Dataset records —
- - - -

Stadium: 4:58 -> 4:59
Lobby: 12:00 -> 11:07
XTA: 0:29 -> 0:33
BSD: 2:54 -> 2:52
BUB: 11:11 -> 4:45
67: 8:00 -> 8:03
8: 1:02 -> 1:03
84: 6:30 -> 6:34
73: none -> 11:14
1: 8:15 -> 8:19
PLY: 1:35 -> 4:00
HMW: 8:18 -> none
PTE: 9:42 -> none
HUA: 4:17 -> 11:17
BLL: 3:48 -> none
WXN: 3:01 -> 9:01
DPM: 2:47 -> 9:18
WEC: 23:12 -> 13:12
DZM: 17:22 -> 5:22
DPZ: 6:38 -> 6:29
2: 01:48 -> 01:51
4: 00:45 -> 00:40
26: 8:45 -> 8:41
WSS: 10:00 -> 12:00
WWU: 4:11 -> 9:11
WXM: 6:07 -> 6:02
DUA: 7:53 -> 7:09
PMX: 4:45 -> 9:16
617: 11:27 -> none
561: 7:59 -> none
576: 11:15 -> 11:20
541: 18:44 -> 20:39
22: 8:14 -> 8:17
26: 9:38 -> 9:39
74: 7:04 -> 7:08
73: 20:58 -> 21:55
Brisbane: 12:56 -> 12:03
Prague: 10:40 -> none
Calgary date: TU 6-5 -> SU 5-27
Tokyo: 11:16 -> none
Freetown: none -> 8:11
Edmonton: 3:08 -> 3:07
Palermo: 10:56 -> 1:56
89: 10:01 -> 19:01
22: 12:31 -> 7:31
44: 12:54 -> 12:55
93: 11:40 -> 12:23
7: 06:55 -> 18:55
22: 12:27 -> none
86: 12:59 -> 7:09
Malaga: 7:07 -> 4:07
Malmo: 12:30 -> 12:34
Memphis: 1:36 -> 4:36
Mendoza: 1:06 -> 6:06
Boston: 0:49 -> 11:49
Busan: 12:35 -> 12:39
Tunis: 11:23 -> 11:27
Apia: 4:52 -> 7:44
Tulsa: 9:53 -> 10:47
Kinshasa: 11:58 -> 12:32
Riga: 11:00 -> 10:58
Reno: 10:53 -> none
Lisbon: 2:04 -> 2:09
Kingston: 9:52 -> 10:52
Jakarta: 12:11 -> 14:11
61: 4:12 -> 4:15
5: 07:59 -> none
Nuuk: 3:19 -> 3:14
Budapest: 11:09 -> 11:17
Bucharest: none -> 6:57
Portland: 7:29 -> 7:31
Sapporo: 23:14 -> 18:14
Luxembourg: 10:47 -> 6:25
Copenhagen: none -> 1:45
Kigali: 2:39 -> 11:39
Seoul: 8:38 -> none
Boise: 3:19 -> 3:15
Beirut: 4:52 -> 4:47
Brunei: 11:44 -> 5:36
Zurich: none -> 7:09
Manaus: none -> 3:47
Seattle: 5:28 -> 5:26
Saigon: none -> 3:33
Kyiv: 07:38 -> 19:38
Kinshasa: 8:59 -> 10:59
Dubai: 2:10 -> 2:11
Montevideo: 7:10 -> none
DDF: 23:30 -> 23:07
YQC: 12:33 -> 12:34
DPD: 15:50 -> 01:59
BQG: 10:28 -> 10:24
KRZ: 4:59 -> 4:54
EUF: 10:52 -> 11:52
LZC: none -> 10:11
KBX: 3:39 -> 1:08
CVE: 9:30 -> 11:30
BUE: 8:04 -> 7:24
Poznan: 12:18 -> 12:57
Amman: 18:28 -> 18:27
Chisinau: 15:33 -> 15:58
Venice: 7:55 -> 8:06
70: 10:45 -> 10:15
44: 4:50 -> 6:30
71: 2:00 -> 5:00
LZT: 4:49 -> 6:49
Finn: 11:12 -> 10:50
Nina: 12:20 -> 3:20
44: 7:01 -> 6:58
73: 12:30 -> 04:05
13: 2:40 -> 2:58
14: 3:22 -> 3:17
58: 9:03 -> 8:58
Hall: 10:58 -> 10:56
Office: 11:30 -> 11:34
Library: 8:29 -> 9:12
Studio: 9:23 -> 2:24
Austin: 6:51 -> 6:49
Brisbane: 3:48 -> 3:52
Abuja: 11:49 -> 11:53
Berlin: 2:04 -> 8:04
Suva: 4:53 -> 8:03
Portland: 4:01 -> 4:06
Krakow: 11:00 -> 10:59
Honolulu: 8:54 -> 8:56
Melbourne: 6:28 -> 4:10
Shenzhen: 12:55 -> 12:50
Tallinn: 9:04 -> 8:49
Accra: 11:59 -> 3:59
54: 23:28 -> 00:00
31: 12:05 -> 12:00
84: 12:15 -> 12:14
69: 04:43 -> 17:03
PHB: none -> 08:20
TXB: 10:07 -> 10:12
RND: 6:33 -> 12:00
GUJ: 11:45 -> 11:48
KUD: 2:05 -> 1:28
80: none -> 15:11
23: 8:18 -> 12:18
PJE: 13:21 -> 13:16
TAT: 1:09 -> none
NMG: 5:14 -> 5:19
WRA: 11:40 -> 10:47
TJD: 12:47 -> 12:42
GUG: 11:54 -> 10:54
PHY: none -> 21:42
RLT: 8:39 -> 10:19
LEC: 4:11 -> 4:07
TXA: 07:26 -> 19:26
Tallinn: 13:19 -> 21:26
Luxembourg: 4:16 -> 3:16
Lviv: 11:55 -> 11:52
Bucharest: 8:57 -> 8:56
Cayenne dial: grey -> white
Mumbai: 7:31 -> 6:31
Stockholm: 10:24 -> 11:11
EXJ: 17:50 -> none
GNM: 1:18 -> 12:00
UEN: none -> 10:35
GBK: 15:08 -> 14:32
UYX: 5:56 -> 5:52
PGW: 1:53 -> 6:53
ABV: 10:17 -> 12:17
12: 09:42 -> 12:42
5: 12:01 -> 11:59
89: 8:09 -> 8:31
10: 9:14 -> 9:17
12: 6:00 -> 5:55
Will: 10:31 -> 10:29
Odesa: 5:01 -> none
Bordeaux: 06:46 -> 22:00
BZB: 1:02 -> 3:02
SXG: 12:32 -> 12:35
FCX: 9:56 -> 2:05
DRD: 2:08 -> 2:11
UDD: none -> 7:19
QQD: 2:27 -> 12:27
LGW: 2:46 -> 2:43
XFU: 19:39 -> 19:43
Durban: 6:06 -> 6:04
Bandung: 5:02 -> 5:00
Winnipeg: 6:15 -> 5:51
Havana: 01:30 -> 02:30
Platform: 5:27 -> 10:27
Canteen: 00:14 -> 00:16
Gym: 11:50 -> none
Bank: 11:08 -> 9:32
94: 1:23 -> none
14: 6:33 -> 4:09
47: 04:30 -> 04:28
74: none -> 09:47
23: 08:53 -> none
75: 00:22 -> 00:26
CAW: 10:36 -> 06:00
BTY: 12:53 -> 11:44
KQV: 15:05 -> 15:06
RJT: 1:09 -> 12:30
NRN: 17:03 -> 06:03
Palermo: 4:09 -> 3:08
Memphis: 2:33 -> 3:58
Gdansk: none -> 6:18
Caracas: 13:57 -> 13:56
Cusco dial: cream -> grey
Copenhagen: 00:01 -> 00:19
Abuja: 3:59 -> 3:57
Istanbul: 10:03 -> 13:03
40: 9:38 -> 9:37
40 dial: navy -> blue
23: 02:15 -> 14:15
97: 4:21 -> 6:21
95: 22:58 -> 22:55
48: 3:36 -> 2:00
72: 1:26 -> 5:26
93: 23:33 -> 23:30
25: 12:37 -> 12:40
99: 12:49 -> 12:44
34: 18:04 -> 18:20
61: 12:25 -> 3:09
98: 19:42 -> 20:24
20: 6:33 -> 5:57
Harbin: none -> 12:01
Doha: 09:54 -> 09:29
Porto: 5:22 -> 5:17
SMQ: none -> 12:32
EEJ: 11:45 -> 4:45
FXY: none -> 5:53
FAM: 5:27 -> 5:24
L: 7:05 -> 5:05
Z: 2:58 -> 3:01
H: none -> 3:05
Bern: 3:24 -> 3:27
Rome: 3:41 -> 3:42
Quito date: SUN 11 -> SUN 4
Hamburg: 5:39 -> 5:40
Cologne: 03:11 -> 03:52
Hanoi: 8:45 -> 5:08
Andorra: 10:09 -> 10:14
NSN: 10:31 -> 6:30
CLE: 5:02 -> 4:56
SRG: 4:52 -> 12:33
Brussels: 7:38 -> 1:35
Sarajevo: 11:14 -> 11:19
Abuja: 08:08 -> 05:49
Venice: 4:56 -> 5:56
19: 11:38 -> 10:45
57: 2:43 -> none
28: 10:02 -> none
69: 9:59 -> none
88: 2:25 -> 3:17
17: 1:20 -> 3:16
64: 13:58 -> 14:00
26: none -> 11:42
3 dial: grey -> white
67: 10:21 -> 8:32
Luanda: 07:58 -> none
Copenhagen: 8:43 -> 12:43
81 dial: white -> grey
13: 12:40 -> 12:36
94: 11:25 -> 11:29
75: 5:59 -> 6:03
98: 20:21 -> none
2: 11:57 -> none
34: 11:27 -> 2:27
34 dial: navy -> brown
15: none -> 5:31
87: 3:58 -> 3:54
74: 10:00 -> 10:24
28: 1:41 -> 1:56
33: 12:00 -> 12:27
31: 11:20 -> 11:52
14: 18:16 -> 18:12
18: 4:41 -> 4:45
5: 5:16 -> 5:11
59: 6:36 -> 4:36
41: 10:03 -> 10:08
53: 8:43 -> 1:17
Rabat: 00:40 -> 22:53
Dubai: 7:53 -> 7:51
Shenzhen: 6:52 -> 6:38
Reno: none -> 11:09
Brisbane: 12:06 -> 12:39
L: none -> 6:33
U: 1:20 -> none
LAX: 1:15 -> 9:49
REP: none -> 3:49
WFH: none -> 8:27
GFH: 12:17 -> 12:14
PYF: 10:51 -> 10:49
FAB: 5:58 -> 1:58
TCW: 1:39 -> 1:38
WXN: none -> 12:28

- - - -

What you need to do —
Put the data, from its first line through the line containing "Mendoza: 1:06 -> 6:06", into a JSON list of strings with one string per line and blank lines dropped.

Worked solution —
[
  "Stadium: 4:58 -> 4:59",
  "Lobby: 12:00 -> 11:07",
  "XTA: 0:29 -> 0:33",
  "BSD: 2:54 -> 2:52",
  "BUB: 11:11 -> 4:45",
  "67: 8:00 -> 8:03",
  "8: 1:02 -> 1:03",
  "84: 6:30 -> 6:34",
  "73: none -> 11:14",
  "1: 8:15 -> 8:19",
  "PLY: 1:35 -> 4:00",
  "HMW: 8:18 -> none",
  "PTE: 9:42 -> none",
  "HUA: 4:17 -> 11:17",
  "BLL: 3:48 -> none",
  "WXN: 3:01 -> 9:01",
  "DPM: 2:47 -> 9:18",
  "WEC: 23:12 -> 13:12",
  "DZM: 17:22 -> 5:22",
  "DPZ: 6:38 -> 6:29",
  "2: 01:48 -> 01:51",
  "4: 00:45 -> 00:40",
  "26: 8:45 -> 8:41",
  "WSS: 10:00 -> 12:00",
  "WWU: 4:11 -> 9:11",
  "WXM: 6:07 -> 6:02",
  "DUA: 7:53 -> 7:09",
  "PMX: 4:45 -> 9:16",
  "617: 11:27 -> none",
  "561: 7:59 -> none",
  "576: 11:15 -> 11:20",
  "541: 18:44 -> 20:39",
  "22: 8:14 -> 8:17",
  "26: 9:38 -> 9:39",
  "74: 7:04 -> 7:08",
  "73: 20:58 -> 21:55",
  "Brisbane: 12:56 -> 12:03",
  "Prague: 10:40 -> none",
  "Calgary date: TU 6-5 -> SU 5-27",
  "Tokyo: 11:16 -> none",
  "Freetown: none -> 8:11",
  "Edmonton: 3:08 -> 3:07",
  "Palermo: 10:56 -> 1:56",
  "89: 10:01 -> 19:01",
  "22: 12:31 -> 7:31",
  "44: 12:54 -> 12:55",
  "93: 11:40 -> 12:23",
  "7: 06:55 -> 18:55",
  "22: 12:27 -> none",
  "86: 12:59 -> 7:09",
  "Malaga: 7:07 -> 4:07",
  "Malmo: 12:30 -> 12:34",
  "Memphis: 1:36 -> 4:36",
  "Mendoza: 1:06 -> 6:06"
]